When you reach the line in the listing below that contains "camera: 25 degrees right, 0 degrees up", begin returning lines exactly as written, and stop after the line that contains "(782, 419) = (781, 363): green". Return no other lines.

Data for this exercise:
▼

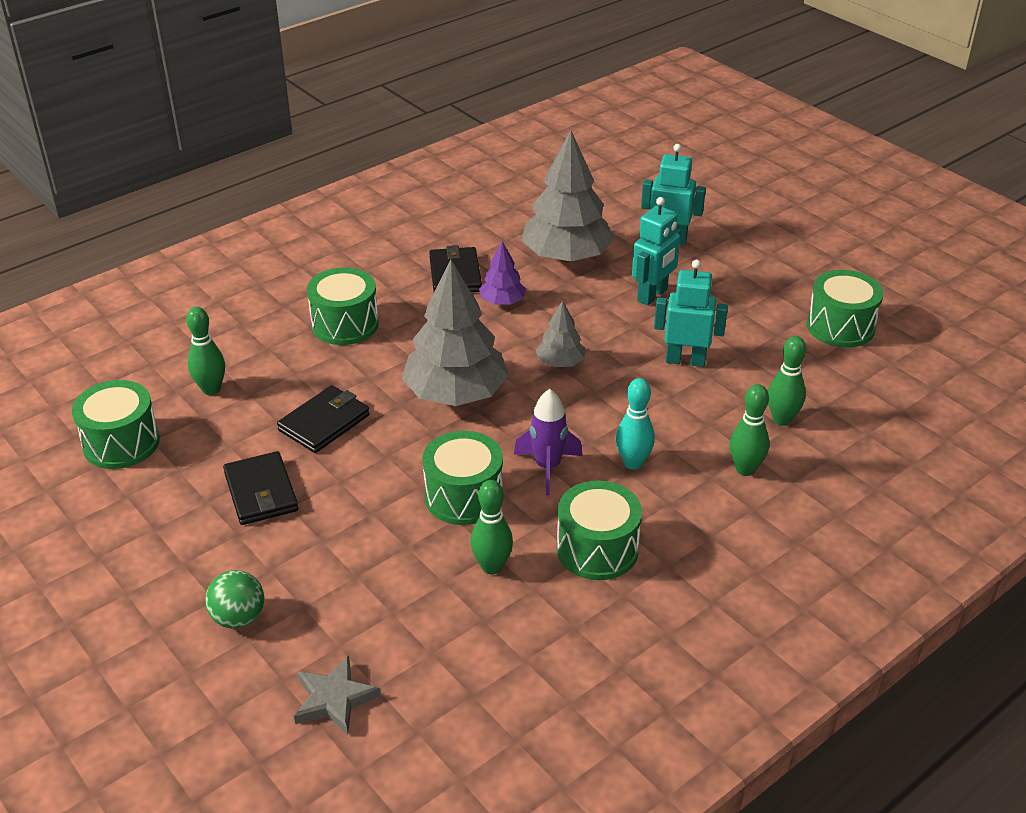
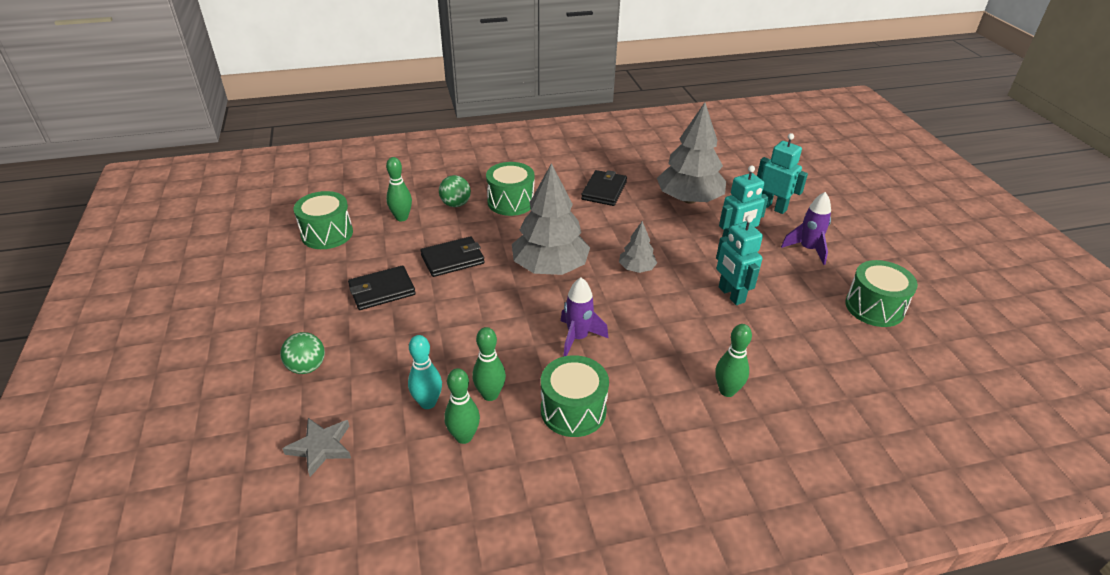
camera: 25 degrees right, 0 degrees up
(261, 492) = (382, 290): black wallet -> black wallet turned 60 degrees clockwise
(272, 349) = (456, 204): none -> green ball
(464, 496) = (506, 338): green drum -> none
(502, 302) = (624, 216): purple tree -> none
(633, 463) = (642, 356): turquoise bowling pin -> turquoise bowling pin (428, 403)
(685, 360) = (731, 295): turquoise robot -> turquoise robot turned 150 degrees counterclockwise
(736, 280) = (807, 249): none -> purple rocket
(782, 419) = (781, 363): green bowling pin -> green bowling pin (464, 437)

▲
▼

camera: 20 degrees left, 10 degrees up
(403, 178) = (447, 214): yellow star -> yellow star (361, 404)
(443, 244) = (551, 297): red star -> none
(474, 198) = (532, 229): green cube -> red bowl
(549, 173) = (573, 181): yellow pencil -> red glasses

▲
▼

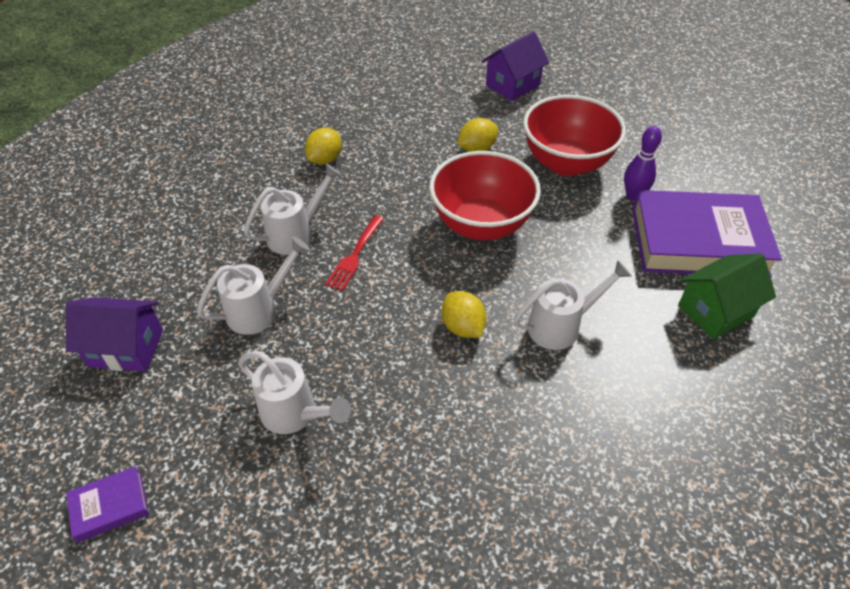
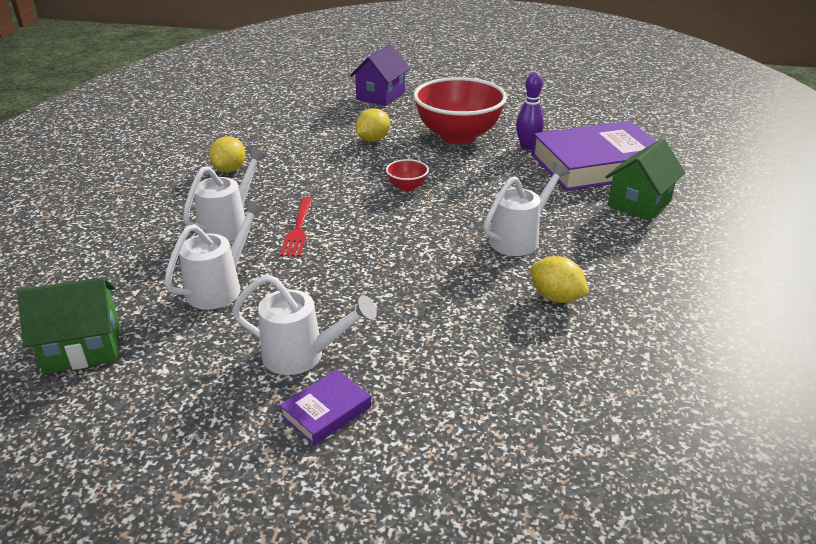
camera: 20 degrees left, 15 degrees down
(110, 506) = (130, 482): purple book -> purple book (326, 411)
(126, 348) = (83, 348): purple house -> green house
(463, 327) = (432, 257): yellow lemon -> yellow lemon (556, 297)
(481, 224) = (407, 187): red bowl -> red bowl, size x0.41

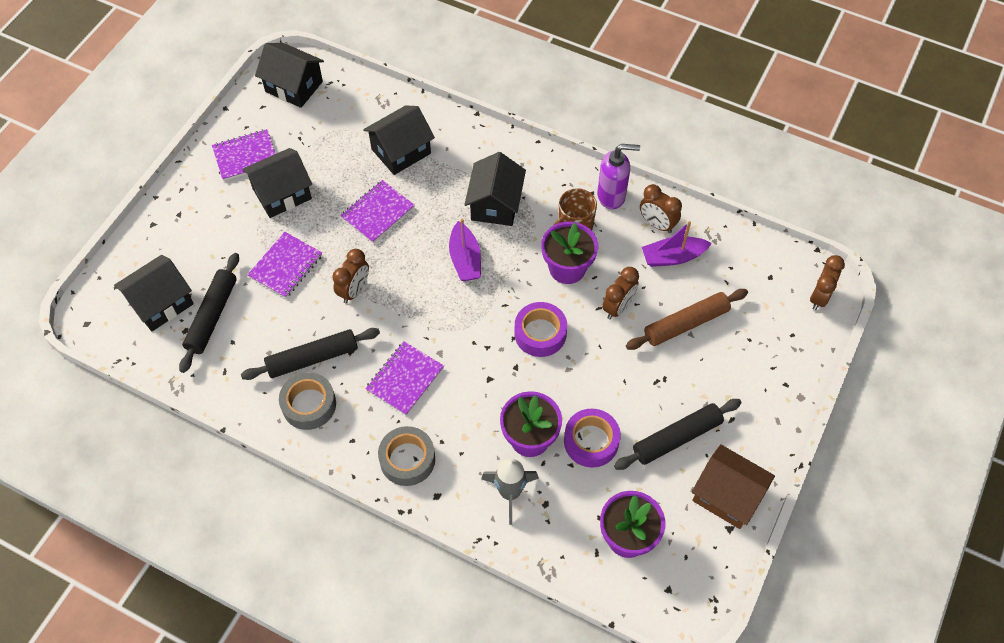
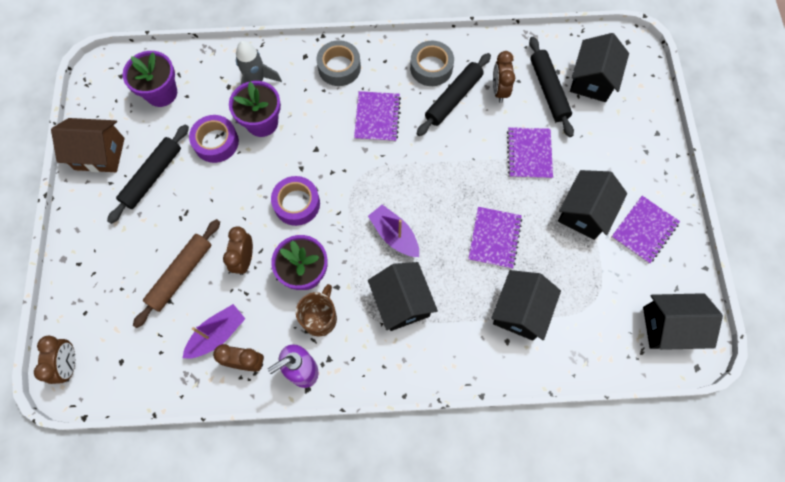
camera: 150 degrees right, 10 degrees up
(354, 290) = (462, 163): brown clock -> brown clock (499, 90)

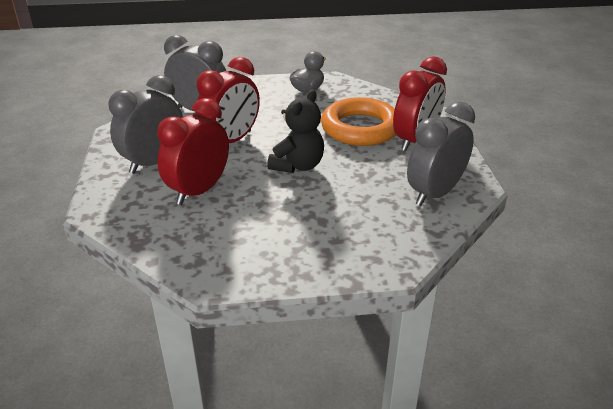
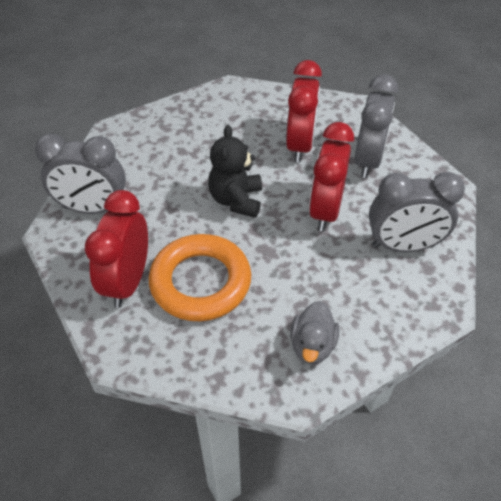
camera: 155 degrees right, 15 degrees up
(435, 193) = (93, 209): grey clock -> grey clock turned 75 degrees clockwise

▲

Output:
camera: 25 degrees right, 0 degrees up
(261, 492) = (382, 290): black wallet -> black wallet turned 60 degrees clockwise
(272, 349) = (456, 204): none -> green ball
(464, 496) = (506, 338): green drum -> none
(502, 302) = (624, 216): purple tree -> none
(633, 463) = (642, 356): turquoise bowling pin -> turquoise bowling pin (428, 403)
(685, 360) = (731, 295): turquoise robot -> turquoise robot turned 150 degrees counterclockwise
(736, 280) = (807, 249): none -> purple rocket
(782, 419) = (781, 363): green bowling pin -> green bowling pin (464, 437)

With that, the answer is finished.